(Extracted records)
------
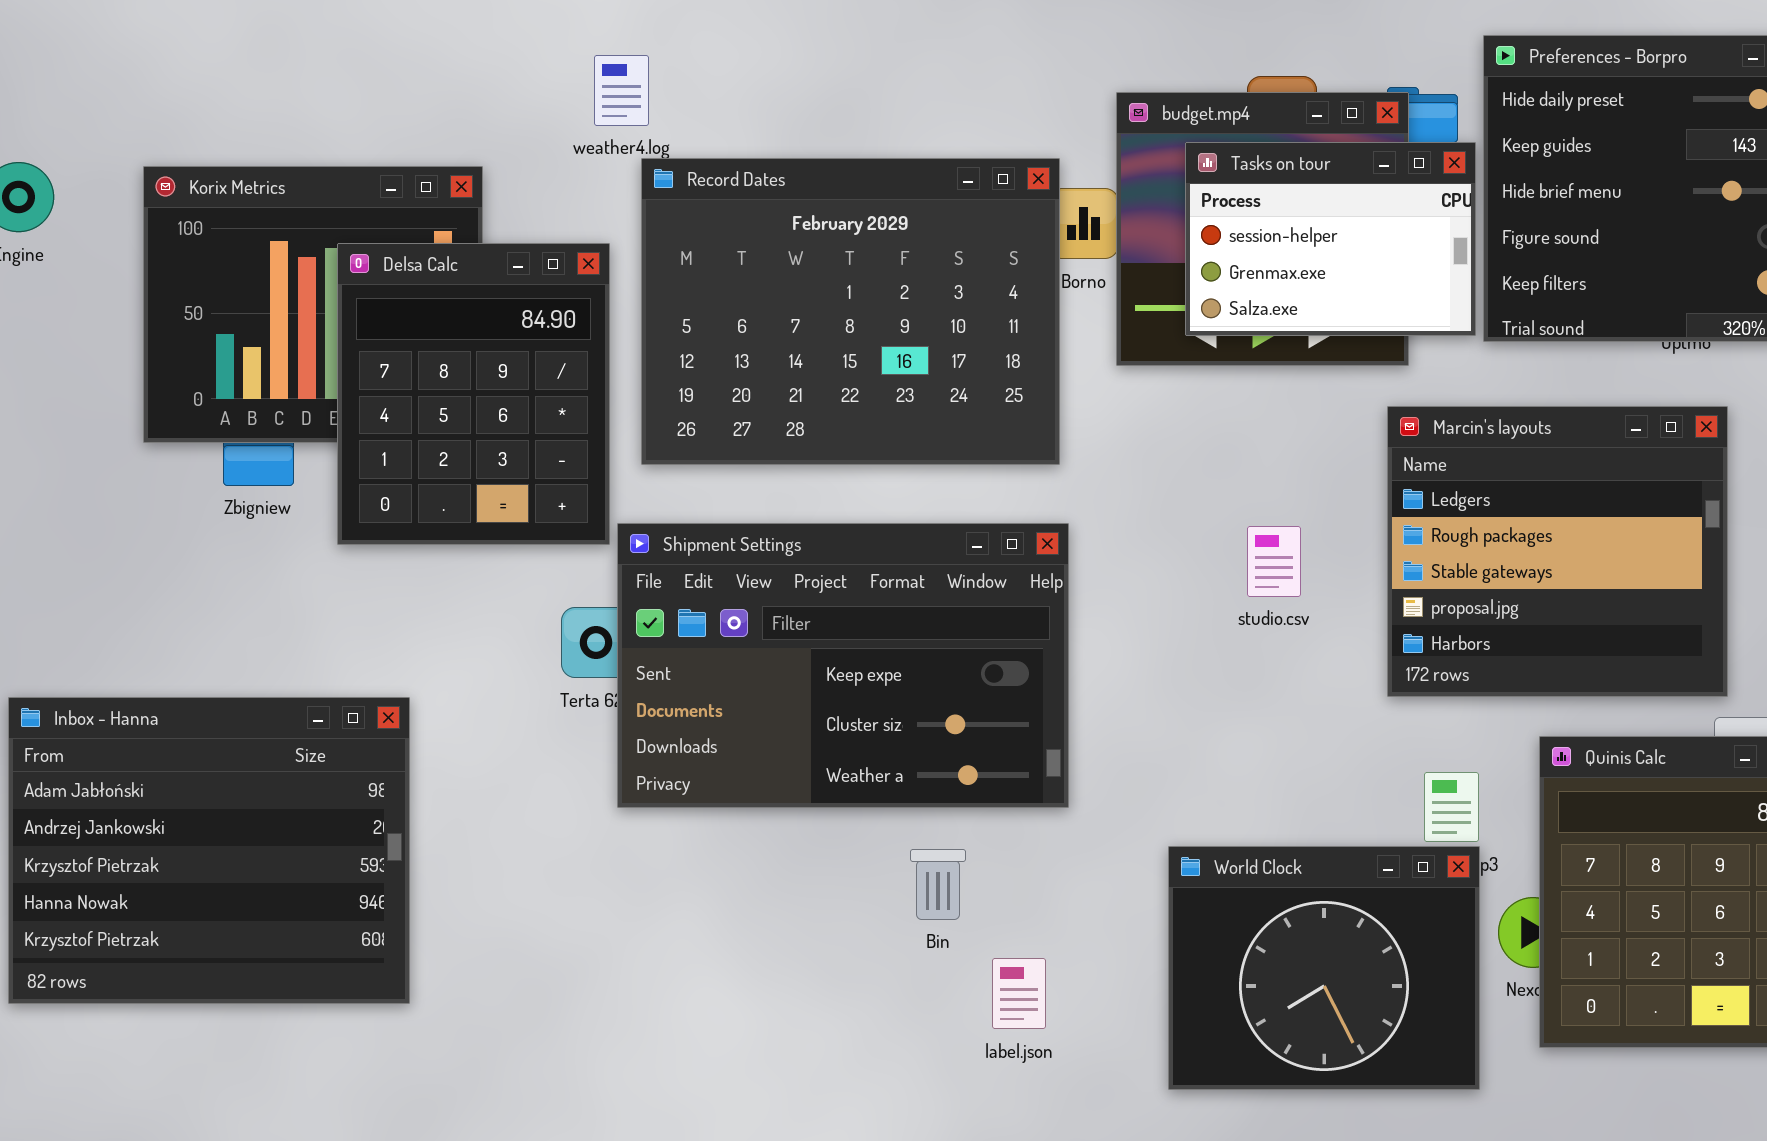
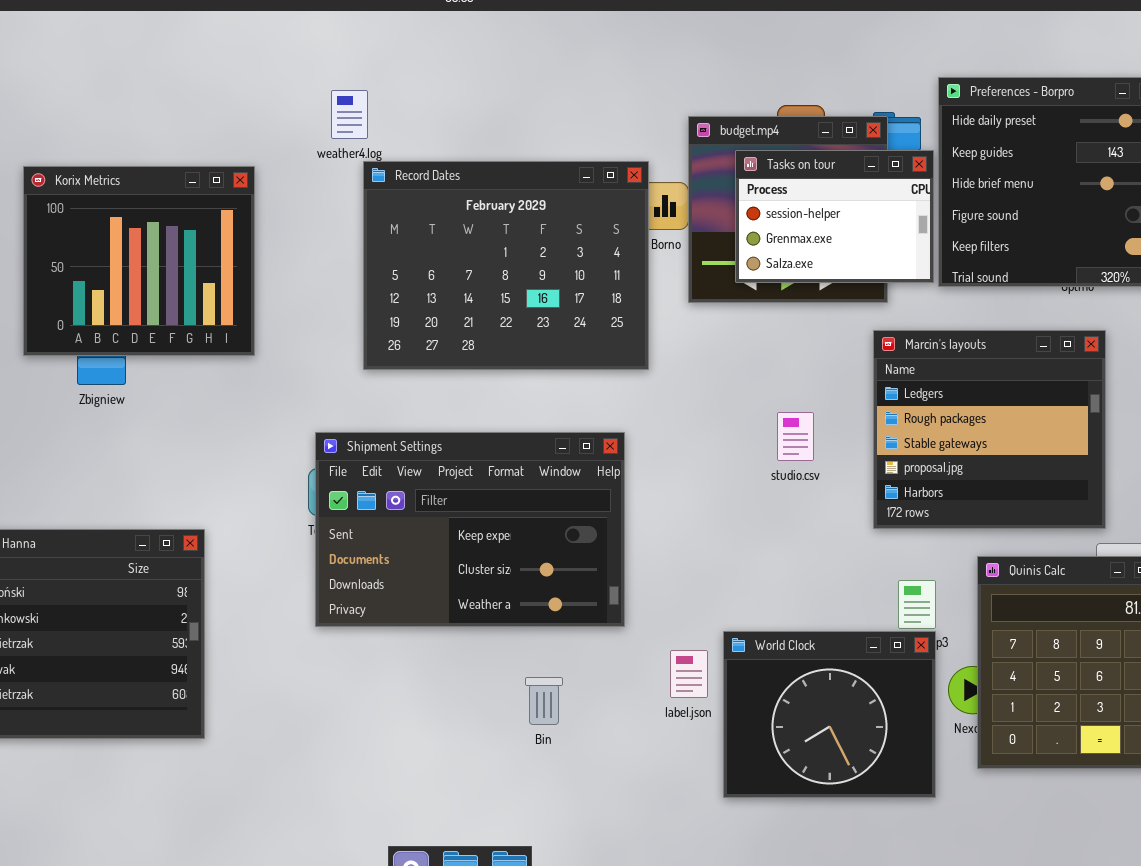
Delsa Calc: [337,243,610,545] -> none, closed
Shipment Settings: [617,523,1069,808] -> [315,432,625,627], moved
Bin: [910,849,966,920] -> [525,677,563,725], moved
label.json: [992,958,1046,1029] -> [670,650,708,698], moved

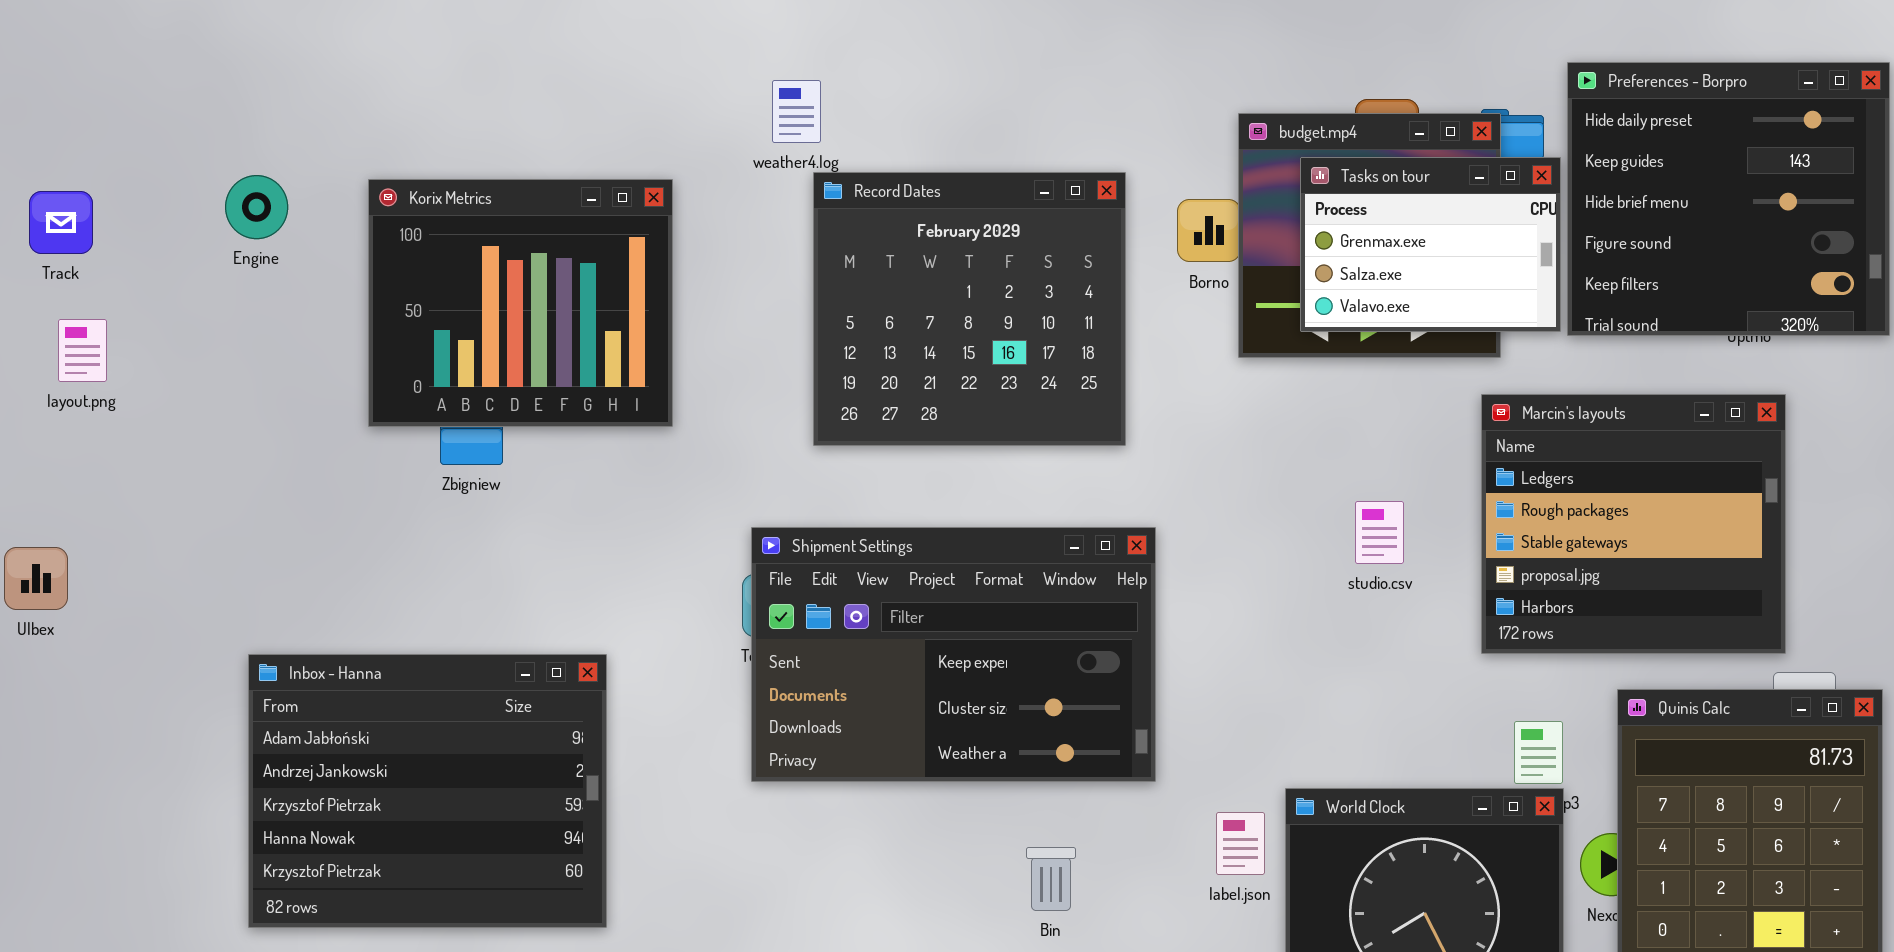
Tasks on tour: [735,150,934,283] -> [1300,157,1561,332], scrolled down 1 row
Record Dates: [363,161,649,370] -> [813,172,1126,446], resized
------
The reply should hold only the lines from the first line of the records above through the line containing "label.json: [992,958,1046,1029] ->", copied exactly and without pictures.

**RESPONSE FOR THIS EXERCISE:**
Delsa Calc: [337,243,610,545] -> none, closed
Shipment Settings: [617,523,1069,808] -> [315,432,625,627], moved
Bin: [910,849,966,920] -> [525,677,563,725], moved
label.json: [992,958,1046,1029] -> [670,650,708,698], moved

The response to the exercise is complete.